### Requirement
Only the pictures are to be dropped; the rest of the data below is to be duplicated exactly.

### Recorded information
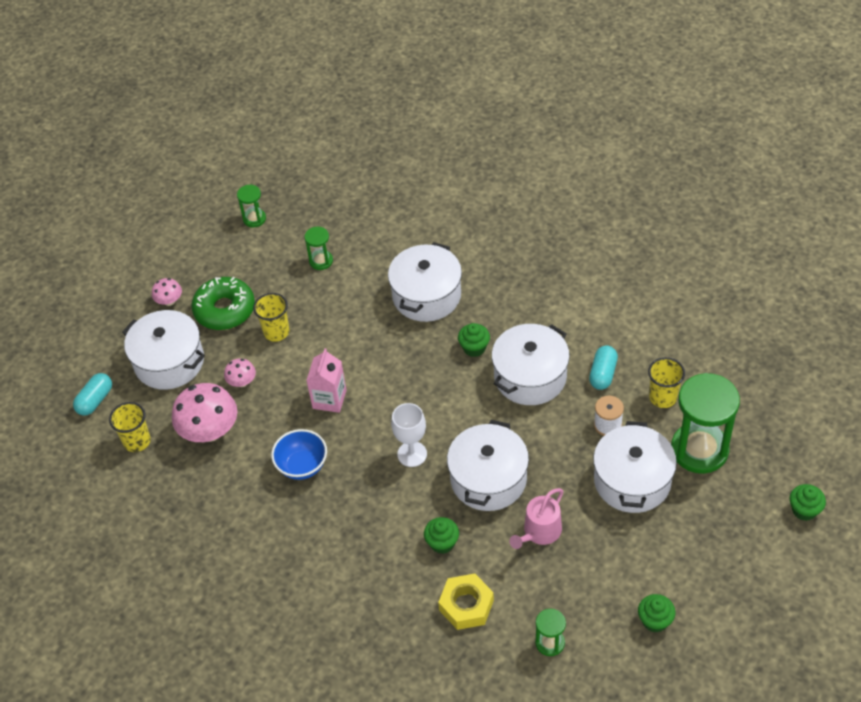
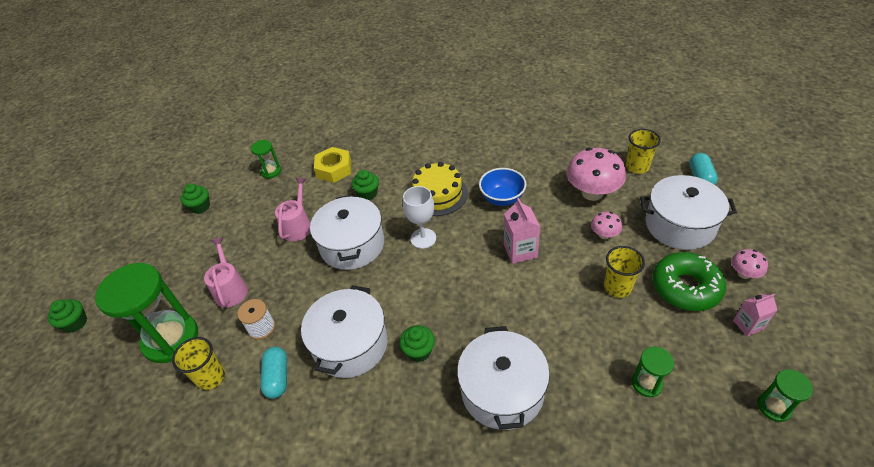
camera: 155 degrees right, 5 degrees down
(211, 267) = (748, 325): none -> pink carton
(364, 504) = (438, 194): none -> yellow cake
(632, 480) = (230, 289): white pot -> pink watering can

### Task response
camera: 155 degrees right, 5 degrees down
(211, 267) = (748, 325): none -> pink carton
(364, 504) = (438, 194): none -> yellow cake
(632, 480) = (230, 289): white pot -> pink watering can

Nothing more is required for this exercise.